Exercise prompt:
At the line containing "(626, 300) = (486, 179): white", start repeating the entries exactly, and continue through the last line.

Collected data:
[Start of section]
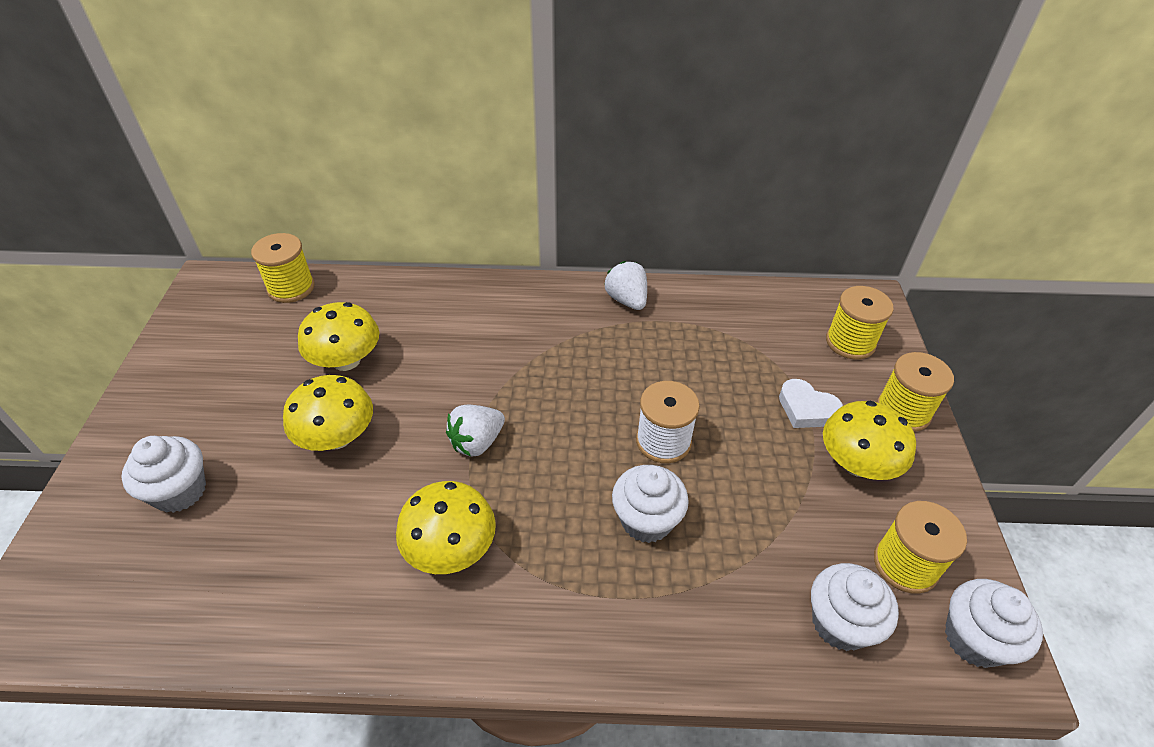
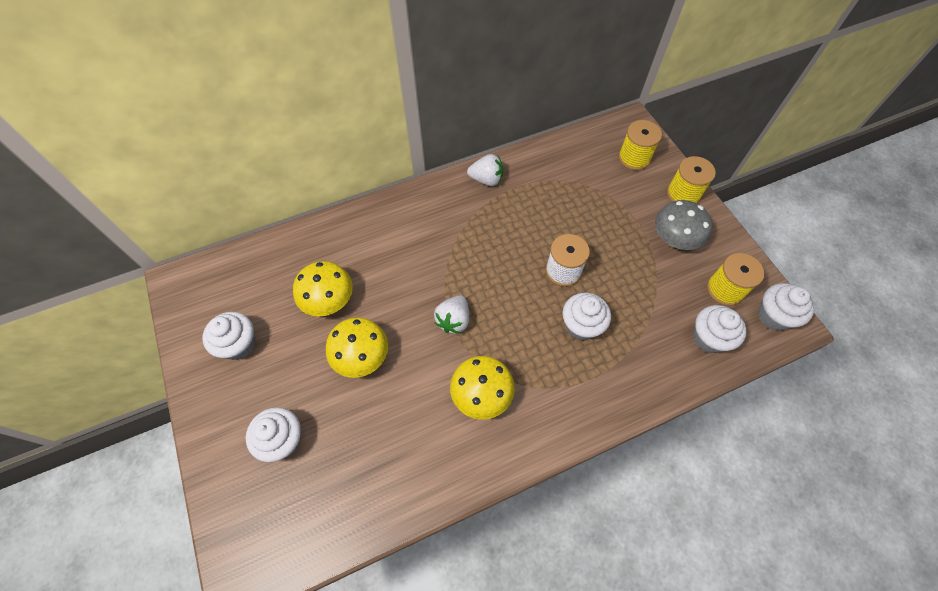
camera: 25 degrees left, 15 degrees up
(216, 368) = (239, 344): none -> white cupcake
(291, 288) = (247, 261): yellow spool -> none
(626, 300) = (486, 179): white strawberry -> white strawberry turned 150 degrees clockwise
(806, 409) = (631, 214): white heart -> none
(857, 463) = (674, 239): yellow mushroom -> grey mushroom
[End of section]
Result below:
(626, 300) = (486, 179): white strawberry -> white strawberry turned 150 degrees clockwise
(806, 409) = (631, 214): white heart -> none
(857, 463) = (674, 239): yellow mushroom -> grey mushroom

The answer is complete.